GIVEN MATERIAL -
Content starts

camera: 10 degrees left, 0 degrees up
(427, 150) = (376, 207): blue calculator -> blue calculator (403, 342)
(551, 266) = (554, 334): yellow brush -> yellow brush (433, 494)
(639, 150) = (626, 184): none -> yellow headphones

Content ends

DESCRIPTION OF THE TASK -
An exact copy of the listing above is what is wanted.

EXERCISE RESPONSE -
camera: 10 degrees left, 0 degrees up
(427, 150) = (376, 207): blue calculator -> blue calculator (403, 342)
(551, 266) = (554, 334): yellow brush -> yellow brush (433, 494)
(639, 150) = (626, 184): none -> yellow headphones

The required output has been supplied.